◆ **Exercise details**
Given the records below, would you repeat exactly the lines that begin at the one containing "black square: (29, 40) -> (29, 55), moved" and end at the one containing "cyan arrow: (66, 298)", inclusive?

START Dataset entries

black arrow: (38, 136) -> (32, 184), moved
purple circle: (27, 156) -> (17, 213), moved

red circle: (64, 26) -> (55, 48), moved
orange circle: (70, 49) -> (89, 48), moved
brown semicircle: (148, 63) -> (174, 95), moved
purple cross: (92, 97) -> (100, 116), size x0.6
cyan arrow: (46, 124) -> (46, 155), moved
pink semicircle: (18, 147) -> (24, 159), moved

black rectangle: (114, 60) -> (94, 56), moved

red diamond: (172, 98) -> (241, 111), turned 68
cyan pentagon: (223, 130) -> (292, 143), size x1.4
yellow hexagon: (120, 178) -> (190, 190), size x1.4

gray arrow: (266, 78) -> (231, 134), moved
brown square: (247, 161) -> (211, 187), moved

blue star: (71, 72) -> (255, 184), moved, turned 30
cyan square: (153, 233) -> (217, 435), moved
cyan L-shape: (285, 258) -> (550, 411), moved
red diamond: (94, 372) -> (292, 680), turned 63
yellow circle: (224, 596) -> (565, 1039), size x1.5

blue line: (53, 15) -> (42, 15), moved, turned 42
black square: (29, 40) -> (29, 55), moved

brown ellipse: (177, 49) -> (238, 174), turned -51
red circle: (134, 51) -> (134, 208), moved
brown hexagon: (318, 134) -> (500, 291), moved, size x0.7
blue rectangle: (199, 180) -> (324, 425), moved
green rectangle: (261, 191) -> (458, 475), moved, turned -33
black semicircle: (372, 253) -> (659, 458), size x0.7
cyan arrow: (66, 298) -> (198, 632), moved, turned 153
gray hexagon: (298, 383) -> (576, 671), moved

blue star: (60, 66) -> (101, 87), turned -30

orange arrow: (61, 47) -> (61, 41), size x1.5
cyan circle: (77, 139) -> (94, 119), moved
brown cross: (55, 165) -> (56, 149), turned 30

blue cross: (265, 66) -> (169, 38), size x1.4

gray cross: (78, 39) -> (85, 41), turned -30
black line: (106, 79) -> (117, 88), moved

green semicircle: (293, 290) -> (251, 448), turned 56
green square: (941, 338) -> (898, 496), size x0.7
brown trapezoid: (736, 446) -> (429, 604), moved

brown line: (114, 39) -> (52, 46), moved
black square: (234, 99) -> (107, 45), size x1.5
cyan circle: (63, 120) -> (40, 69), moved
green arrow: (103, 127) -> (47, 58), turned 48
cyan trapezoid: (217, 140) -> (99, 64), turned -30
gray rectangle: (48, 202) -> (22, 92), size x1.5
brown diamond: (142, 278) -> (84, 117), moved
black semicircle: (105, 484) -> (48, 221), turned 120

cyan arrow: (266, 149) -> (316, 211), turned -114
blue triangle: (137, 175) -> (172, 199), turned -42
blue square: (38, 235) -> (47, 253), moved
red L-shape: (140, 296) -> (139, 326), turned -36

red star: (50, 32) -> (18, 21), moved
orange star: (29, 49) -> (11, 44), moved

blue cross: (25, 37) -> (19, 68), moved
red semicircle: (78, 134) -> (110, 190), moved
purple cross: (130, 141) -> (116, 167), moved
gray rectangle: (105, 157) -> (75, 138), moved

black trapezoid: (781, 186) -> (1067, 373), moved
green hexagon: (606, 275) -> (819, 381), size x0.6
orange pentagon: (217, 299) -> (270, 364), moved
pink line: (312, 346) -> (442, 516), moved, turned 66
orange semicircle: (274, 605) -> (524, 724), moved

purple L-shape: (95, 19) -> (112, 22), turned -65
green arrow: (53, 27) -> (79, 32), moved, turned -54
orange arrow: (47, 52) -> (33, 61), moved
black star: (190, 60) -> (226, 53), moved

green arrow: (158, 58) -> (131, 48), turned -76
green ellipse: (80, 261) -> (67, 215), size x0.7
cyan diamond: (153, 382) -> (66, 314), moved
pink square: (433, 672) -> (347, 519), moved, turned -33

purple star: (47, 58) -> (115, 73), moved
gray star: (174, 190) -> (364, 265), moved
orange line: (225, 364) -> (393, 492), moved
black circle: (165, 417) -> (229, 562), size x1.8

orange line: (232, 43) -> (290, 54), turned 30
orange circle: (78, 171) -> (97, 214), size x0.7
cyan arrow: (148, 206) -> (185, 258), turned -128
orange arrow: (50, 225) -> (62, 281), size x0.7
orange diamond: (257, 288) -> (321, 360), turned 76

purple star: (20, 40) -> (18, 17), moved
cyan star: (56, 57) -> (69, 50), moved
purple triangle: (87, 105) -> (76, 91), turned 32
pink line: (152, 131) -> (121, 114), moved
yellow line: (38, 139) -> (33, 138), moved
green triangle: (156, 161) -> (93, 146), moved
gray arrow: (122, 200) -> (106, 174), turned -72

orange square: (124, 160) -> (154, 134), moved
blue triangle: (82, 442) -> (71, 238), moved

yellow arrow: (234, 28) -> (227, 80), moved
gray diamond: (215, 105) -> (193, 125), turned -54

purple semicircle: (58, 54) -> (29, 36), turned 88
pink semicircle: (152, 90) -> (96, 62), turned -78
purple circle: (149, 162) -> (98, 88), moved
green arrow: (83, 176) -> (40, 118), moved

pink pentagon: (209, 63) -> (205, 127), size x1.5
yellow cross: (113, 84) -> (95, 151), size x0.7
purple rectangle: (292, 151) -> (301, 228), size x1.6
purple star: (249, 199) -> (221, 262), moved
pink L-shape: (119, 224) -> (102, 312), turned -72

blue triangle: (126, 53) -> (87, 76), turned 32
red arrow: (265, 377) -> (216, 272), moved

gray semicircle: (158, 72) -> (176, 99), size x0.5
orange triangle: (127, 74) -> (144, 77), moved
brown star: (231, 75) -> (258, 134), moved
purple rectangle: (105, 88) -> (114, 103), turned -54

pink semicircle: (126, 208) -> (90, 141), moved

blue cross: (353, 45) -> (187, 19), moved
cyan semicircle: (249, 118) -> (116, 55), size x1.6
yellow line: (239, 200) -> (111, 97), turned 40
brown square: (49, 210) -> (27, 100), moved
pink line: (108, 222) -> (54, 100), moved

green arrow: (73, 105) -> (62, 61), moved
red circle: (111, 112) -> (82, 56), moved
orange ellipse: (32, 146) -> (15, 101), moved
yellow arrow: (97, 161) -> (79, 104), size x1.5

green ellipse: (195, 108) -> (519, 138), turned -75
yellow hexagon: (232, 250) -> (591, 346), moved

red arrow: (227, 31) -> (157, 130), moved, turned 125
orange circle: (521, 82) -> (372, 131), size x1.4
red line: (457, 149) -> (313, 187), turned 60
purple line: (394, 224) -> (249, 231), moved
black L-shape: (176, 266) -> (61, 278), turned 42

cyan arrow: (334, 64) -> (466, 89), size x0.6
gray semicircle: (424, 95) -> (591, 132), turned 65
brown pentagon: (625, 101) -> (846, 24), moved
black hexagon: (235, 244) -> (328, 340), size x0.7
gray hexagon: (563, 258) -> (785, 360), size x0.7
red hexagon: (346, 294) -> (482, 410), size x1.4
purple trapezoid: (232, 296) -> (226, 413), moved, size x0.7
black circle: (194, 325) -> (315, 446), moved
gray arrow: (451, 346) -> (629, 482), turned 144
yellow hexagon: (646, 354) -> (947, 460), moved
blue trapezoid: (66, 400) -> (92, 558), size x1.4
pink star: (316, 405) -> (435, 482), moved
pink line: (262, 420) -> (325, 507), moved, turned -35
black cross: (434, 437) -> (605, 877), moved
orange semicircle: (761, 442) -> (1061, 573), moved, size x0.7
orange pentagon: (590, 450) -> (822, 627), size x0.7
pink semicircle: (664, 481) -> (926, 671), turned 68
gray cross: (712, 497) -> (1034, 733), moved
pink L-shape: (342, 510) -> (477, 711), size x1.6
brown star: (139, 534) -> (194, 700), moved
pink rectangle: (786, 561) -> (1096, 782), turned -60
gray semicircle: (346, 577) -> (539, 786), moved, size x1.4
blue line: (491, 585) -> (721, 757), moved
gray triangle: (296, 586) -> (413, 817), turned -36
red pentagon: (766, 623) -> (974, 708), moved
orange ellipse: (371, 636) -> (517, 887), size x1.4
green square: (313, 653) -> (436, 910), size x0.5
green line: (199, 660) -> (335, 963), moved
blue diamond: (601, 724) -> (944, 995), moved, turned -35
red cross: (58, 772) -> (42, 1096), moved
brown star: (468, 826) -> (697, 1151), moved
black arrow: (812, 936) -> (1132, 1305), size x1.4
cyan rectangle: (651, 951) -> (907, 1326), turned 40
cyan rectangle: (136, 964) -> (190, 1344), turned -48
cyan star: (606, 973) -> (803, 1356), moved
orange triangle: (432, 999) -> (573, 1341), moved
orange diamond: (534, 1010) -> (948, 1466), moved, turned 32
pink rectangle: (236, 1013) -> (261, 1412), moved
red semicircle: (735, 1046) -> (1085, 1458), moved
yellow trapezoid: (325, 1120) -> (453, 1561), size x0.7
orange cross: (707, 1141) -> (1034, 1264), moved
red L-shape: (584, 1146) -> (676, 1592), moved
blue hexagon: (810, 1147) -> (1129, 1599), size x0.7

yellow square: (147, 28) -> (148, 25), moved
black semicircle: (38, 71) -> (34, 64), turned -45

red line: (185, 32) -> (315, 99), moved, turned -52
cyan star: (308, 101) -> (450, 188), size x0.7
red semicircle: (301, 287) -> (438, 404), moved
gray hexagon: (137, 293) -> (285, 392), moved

END Dataset entries

◆ **Reply to the task**
black square: (29, 40) -> (29, 55), moved

brown ellipse: (177, 49) -> (238, 174), turned -51
red circle: (134, 51) -> (134, 208), moved
brown hexagon: (318, 134) -> (500, 291), moved, size x0.7
blue rectangle: (199, 180) -> (324, 425), moved
green rectangle: (261, 191) -> (458, 475), moved, turned -33
black semicircle: (372, 253) -> (659, 458), size x0.7
cyan arrow: (66, 298) -> (198, 632), moved, turned 153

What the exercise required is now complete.